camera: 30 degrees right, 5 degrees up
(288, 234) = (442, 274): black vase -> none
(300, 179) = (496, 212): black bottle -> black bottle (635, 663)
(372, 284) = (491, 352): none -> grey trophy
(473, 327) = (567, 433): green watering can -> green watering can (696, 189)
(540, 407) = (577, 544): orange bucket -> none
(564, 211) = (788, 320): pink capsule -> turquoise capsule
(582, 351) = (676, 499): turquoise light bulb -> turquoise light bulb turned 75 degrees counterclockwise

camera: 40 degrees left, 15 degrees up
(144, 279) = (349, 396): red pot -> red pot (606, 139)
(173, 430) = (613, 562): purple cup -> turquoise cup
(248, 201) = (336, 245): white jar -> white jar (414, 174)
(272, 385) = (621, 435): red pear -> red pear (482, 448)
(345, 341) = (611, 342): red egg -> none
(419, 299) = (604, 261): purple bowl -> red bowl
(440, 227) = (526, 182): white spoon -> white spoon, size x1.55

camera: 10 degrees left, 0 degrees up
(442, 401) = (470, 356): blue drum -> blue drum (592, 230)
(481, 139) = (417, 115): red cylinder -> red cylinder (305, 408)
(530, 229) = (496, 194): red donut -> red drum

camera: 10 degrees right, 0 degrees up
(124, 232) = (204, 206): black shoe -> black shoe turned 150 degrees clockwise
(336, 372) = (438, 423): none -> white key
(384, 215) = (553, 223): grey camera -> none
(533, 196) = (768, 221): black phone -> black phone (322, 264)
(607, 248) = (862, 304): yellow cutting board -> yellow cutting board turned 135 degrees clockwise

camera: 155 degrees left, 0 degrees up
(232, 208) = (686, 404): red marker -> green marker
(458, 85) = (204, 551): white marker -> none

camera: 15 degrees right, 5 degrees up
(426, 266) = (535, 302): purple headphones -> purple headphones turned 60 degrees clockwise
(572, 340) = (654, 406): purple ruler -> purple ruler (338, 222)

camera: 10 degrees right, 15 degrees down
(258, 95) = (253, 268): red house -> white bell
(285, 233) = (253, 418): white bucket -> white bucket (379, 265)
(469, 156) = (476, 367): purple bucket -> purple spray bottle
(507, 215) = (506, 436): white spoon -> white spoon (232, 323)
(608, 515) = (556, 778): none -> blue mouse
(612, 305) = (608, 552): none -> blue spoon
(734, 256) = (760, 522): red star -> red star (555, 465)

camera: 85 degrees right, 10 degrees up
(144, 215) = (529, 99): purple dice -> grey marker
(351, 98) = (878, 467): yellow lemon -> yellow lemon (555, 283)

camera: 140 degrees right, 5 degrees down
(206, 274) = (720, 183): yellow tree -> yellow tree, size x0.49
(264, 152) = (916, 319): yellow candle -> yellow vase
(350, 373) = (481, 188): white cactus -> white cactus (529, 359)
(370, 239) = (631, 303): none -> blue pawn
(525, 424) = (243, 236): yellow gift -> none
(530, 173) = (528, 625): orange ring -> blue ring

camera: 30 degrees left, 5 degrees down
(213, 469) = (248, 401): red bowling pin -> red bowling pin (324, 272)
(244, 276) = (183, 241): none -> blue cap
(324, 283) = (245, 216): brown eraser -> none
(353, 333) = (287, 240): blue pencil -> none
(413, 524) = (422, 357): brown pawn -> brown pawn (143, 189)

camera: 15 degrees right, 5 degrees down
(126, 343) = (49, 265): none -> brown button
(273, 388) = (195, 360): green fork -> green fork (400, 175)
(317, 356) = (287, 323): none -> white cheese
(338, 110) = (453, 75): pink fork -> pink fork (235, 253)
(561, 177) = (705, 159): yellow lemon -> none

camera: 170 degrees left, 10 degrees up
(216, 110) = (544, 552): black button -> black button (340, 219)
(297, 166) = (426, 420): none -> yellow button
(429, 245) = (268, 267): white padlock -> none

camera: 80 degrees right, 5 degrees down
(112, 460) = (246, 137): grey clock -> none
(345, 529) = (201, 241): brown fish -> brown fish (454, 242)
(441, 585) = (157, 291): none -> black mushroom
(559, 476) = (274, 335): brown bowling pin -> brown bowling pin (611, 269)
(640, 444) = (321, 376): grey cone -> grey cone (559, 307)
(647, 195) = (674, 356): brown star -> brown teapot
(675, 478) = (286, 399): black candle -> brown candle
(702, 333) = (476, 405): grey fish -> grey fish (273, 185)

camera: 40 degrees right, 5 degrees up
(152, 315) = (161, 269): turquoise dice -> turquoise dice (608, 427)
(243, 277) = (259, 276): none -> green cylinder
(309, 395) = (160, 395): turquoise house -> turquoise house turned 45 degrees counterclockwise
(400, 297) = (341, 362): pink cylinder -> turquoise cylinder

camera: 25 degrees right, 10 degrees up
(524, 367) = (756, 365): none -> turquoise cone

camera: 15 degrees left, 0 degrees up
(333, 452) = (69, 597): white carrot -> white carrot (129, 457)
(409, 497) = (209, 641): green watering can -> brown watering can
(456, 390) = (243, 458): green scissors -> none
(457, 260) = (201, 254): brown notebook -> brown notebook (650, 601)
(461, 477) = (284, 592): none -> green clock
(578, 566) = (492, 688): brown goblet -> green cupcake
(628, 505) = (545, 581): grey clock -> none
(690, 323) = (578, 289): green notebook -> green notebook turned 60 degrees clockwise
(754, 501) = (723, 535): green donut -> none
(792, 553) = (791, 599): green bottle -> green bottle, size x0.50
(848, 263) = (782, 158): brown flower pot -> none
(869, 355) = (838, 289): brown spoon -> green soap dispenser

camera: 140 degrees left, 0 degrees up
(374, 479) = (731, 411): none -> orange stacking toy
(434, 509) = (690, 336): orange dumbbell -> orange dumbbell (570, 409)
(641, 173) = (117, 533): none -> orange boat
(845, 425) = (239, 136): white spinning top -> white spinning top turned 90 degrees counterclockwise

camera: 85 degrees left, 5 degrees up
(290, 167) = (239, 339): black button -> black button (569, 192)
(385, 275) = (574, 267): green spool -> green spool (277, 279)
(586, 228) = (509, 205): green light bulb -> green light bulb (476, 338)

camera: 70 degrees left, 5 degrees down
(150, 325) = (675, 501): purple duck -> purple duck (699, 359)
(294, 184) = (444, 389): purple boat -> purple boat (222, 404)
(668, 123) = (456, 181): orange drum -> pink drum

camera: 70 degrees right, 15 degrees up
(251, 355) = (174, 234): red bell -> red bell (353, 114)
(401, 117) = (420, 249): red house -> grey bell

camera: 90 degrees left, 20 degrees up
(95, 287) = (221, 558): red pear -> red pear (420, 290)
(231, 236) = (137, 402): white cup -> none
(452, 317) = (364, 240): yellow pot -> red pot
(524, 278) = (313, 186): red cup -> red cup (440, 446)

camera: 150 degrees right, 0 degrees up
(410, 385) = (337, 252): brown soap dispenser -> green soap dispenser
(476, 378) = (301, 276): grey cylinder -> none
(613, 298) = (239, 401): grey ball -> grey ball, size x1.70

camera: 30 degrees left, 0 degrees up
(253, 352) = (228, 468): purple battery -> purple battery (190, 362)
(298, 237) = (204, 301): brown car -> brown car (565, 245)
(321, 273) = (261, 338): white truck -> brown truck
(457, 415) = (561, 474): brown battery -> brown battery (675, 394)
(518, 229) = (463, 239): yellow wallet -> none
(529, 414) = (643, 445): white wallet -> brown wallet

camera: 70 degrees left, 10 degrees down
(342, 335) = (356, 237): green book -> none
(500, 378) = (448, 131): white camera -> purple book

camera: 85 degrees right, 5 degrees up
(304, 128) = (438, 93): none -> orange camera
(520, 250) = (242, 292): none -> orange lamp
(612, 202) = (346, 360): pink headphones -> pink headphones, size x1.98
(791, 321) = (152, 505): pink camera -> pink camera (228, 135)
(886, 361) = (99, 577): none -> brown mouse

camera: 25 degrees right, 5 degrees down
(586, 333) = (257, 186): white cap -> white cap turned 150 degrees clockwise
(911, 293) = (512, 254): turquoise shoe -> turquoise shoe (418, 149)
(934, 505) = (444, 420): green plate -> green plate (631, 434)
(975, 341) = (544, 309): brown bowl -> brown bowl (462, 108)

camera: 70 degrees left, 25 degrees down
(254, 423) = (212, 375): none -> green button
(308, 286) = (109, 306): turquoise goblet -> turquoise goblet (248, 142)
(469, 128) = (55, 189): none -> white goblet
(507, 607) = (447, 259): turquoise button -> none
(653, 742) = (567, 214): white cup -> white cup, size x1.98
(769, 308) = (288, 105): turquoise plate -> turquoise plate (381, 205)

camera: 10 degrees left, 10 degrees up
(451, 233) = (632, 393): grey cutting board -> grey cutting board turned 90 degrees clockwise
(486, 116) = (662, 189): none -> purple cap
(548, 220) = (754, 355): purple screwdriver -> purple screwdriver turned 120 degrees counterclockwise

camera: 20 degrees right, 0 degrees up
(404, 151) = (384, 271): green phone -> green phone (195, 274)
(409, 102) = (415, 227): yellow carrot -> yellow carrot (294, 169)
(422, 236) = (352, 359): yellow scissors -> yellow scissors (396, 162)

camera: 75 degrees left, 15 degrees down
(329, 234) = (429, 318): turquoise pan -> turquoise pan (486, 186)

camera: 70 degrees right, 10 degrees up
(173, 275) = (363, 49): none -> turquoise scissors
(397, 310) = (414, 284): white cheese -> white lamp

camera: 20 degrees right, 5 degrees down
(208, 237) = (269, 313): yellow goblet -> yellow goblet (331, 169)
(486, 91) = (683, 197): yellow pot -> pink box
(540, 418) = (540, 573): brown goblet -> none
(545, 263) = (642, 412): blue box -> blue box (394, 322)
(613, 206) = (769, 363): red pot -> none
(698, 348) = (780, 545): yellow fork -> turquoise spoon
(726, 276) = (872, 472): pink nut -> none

• TASK INSTRUCTIONS: Set down exactly the lines of the data above, beginning with the line that has "(413, 524) = (422, 357): brown" and ending with the line that has "camera: 80 degrees right, 5 degrees down", and no others.

• ANSWER TO THIS TASK:
(413, 524) = (422, 357): brown pawn -> brown pawn (143, 189)

camera: 15 degrees right, 5 degrees down
(126, 343) = (49, 265): none -> brown button
(273, 388) = (195, 360): green fork -> green fork (400, 175)
(317, 356) = (287, 323): none -> white cheese
(338, 110) = (453, 75): pink fork -> pink fork (235, 253)
(561, 177) = (705, 159): yellow lemon -> none

camera: 170 degrees left, 10 degrees up
(216, 110) = (544, 552): black button -> black button (340, 219)
(297, 166) = (426, 420): none -> yellow button
(429, 245) = (268, 267): white padlock -> none

camera: 80 degrees right, 5 degrees down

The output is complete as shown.